> Stored data

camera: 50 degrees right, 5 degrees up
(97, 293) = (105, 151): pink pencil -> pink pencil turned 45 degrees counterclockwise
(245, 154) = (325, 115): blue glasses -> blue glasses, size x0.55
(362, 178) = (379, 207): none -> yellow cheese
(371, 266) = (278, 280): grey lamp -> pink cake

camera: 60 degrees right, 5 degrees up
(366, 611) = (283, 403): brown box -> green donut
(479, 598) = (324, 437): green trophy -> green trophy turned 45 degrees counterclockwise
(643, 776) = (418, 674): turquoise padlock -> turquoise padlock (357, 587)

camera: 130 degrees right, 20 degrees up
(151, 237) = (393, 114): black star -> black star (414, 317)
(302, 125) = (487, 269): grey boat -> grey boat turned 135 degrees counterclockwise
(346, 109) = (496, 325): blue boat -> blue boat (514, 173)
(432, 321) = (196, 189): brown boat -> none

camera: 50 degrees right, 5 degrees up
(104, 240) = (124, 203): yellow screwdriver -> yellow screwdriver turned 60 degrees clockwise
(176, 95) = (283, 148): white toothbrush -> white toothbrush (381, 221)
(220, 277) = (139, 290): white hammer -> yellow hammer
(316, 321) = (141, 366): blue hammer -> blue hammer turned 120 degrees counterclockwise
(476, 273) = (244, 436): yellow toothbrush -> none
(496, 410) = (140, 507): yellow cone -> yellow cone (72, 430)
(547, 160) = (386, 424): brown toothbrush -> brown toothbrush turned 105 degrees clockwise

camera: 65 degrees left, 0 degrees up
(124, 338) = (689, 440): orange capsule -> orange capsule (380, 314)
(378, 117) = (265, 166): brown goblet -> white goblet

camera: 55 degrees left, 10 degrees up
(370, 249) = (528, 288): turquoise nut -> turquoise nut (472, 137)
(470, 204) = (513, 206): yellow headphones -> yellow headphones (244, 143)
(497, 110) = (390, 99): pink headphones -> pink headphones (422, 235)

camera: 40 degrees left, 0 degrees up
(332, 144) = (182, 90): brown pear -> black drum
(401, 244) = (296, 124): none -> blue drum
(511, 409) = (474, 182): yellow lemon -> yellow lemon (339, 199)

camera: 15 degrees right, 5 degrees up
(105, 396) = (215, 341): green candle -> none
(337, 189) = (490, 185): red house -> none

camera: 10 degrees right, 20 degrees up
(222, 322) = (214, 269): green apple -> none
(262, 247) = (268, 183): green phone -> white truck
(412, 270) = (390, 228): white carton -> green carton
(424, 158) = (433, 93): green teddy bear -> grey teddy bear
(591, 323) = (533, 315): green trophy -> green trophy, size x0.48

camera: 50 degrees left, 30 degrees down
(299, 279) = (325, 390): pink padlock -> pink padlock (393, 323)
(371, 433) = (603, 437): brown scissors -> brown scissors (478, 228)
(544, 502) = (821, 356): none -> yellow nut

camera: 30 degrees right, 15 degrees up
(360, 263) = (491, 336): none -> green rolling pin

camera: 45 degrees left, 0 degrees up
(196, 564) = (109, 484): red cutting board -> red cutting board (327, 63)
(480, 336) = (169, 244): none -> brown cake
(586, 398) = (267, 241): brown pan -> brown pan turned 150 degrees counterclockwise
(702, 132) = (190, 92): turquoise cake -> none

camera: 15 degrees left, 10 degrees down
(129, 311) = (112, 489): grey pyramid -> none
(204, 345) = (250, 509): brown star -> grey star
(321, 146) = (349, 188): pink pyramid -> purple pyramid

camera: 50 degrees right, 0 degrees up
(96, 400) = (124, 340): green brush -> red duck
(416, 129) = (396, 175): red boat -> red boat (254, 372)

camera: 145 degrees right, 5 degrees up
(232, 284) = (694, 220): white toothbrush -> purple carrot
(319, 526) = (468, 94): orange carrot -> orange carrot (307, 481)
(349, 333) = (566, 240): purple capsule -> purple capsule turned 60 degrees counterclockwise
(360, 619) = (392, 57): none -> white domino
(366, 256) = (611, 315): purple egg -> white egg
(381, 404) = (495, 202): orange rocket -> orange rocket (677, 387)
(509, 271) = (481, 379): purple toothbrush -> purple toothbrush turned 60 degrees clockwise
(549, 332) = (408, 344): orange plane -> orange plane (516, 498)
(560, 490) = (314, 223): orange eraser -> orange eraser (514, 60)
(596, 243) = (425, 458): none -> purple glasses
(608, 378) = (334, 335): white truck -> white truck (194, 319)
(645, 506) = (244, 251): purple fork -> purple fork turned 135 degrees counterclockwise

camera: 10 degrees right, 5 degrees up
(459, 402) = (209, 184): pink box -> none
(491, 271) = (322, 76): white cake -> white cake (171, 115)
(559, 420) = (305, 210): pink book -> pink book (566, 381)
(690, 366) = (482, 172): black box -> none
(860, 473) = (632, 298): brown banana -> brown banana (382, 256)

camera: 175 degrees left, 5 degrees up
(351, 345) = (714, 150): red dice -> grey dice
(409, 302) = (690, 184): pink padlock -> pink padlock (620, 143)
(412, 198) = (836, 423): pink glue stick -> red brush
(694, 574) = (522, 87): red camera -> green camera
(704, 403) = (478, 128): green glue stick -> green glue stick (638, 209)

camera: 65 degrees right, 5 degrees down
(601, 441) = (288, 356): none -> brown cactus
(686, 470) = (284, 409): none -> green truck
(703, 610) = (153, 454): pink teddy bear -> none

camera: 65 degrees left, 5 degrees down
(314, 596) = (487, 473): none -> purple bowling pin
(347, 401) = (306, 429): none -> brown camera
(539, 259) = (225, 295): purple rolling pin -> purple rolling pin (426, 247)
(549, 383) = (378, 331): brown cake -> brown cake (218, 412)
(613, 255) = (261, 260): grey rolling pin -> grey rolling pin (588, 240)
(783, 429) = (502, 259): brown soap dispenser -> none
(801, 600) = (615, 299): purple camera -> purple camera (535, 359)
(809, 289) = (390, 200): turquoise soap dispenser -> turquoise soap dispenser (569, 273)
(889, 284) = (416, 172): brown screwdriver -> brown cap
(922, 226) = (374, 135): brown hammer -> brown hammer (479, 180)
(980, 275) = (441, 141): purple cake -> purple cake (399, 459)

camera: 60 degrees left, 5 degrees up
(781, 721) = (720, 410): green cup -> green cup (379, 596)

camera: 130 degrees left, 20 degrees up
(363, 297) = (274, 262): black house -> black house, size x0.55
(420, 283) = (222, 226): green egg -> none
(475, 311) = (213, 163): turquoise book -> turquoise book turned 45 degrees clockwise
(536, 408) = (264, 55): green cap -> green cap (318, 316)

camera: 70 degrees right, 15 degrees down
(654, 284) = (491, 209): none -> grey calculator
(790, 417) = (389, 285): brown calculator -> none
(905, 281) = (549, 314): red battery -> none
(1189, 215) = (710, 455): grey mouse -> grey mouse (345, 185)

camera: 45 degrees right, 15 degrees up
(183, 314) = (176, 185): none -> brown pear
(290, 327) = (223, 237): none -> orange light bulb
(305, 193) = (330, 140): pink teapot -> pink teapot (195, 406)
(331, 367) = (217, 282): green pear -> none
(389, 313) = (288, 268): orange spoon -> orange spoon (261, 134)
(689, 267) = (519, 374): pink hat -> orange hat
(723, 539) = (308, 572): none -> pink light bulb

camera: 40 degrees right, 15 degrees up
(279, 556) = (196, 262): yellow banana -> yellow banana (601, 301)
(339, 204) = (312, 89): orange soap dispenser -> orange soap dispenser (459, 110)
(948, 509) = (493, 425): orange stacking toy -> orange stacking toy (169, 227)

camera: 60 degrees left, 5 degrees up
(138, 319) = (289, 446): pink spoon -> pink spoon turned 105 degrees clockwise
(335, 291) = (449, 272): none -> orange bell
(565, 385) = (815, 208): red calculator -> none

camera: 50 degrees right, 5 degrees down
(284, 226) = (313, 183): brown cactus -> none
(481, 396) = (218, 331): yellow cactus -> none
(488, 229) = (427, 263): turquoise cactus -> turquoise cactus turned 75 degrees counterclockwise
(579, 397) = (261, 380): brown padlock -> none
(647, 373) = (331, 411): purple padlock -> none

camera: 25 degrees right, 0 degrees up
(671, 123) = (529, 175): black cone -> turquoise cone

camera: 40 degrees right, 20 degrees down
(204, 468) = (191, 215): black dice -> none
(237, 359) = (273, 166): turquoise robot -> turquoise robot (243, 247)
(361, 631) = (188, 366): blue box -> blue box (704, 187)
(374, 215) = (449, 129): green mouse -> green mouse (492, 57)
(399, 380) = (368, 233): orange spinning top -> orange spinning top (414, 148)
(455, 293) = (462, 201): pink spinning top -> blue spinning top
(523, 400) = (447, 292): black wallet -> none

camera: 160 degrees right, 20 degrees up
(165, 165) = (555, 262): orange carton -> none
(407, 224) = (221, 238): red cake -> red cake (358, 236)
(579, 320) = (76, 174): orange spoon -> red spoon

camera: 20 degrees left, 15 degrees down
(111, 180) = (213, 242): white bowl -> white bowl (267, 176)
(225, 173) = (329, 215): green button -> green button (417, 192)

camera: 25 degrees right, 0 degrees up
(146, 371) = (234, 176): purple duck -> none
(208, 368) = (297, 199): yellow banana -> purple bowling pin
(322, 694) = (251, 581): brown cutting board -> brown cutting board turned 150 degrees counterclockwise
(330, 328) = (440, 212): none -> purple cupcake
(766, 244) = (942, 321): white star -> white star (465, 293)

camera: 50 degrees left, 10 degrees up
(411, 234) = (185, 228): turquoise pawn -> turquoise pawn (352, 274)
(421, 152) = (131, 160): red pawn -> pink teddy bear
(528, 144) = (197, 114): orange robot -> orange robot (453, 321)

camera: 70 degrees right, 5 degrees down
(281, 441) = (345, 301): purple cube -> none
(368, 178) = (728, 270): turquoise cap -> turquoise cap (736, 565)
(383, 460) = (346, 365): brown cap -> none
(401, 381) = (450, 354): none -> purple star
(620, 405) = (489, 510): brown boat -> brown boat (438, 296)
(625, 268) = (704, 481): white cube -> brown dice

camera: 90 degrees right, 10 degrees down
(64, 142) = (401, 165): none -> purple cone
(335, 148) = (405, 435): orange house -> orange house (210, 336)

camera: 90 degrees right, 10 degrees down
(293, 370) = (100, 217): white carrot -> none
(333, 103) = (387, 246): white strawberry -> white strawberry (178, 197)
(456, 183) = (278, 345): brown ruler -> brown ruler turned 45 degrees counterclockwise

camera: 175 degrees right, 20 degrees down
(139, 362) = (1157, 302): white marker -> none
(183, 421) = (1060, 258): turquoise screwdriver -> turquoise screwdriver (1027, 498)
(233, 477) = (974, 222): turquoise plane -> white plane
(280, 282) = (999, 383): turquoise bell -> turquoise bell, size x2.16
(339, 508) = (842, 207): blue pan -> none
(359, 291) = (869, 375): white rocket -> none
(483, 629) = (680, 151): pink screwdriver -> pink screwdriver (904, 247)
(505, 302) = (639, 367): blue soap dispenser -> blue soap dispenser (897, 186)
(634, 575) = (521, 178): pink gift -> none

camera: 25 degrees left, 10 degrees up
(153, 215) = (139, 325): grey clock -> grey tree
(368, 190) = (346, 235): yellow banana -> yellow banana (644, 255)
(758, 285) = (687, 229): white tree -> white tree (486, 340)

> Instructions to follow
Which lines run from the one holding "(694, 574) = (522, 87): red" through the one holding "(539, 259) = (225, 295): purple" in the records above? Repeat them exactly, both included, and nothing more.

> Reply
(694, 574) = (522, 87): red camera -> green camera
(704, 403) = (478, 128): green glue stick -> green glue stick (638, 209)

camera: 65 degrees right, 5 degrees down
(601, 441) = (288, 356): none -> brown cactus
(686, 470) = (284, 409): none -> green truck
(703, 610) = (153, 454): pink teddy bear -> none

camera: 65 degrees left, 5 degrees down
(314, 596) = (487, 473): none -> purple bowling pin
(347, 401) = (306, 429): none -> brown camera
(539, 259) = (225, 295): purple rolling pin -> purple rolling pin (426, 247)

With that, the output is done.